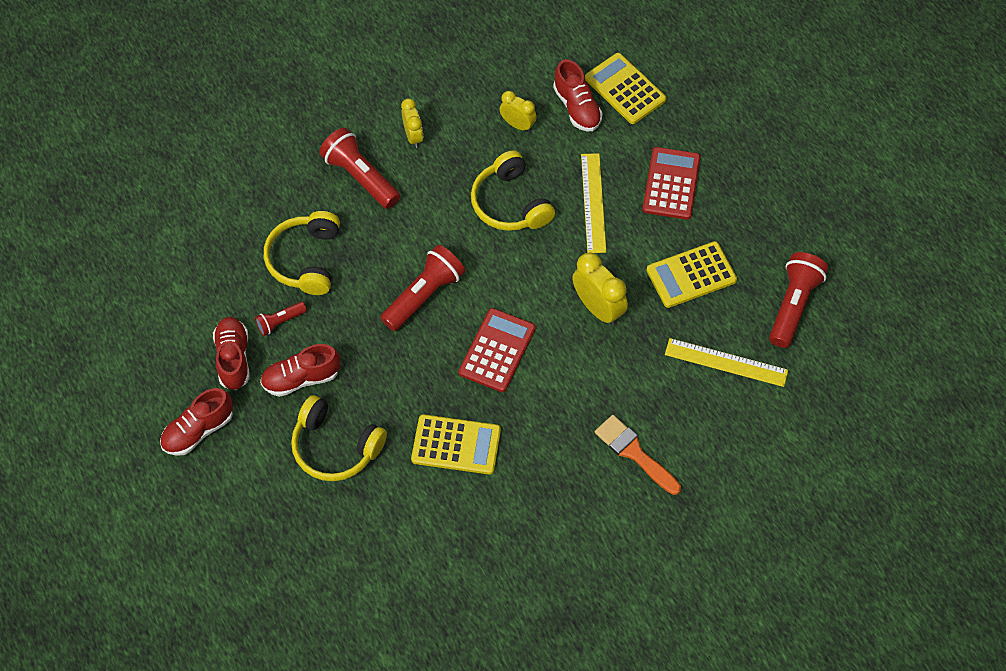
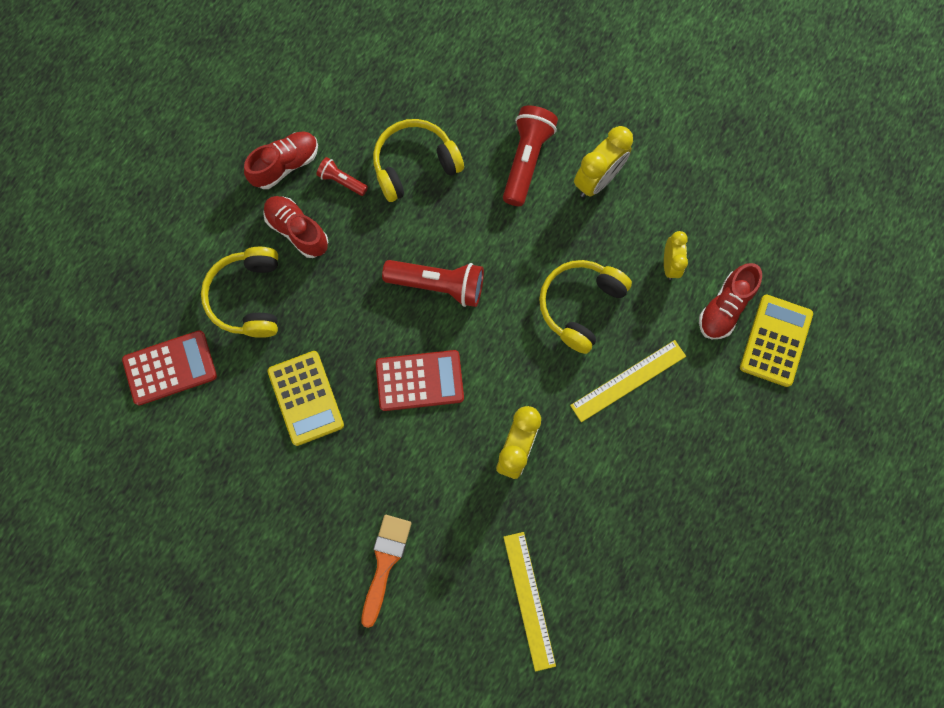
camera: 60 degrees right, 15 degrees up
(198, 430) = (204, 178): red shoe -> none
(413, 136) = (597, 180): yellow clock -> yellow clock, size x1.58
(671, 184) = (695, 443): red calculator -> red calculator (170, 368)
(691, 275) = (605, 516): yellow calculator -> none
(793, 305) = (631, 635): red flashlight -> none

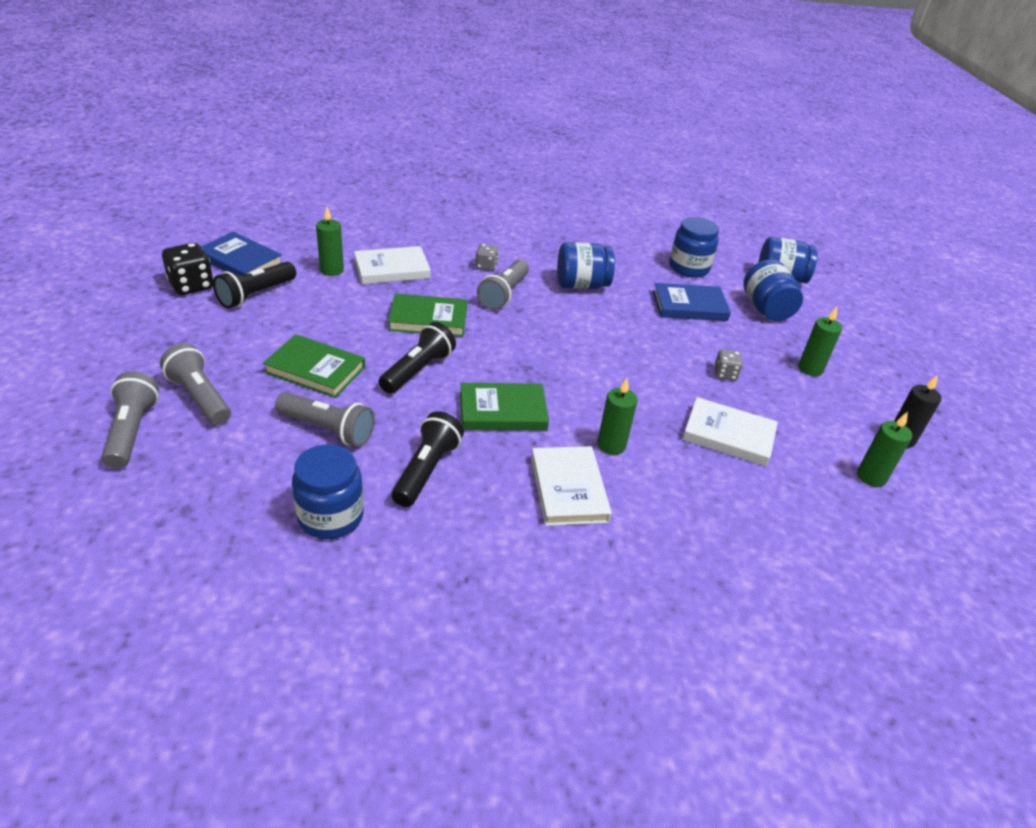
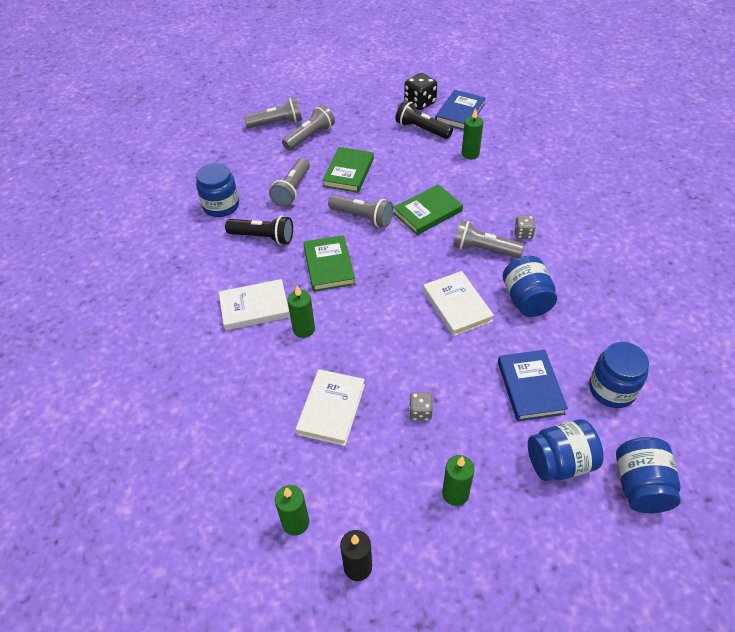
camera: 90 degrees right, 10 degrees up
(392, 269) = (488, 182): white book -> white book (457, 306)
(418, 370) = (363, 217): black flashlight -> grey flashlight
(428, 319) = (427, 212): green book -> green book turned 60 degrees clockwise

+++++

Write out again, exactly, only the lines from the beginning of the material above to the line that holds "camera: 90 degrees right, 10 degrees up", both ends included, and no pictures.

Completed task
camera: 60 degrees right, 15 degrees up
(198, 430) = (204, 178): red shoe -> none
(413, 136) = (597, 180): yellow clock -> yellow clock, size x1.58
(671, 184) = (695, 443): red calculator -> red calculator (170, 368)
(691, 275) = (605, 516): yellow calculator -> none
(793, 305) = (631, 635): red flashlight -> none

camera: 90 degrees right, 10 degrees up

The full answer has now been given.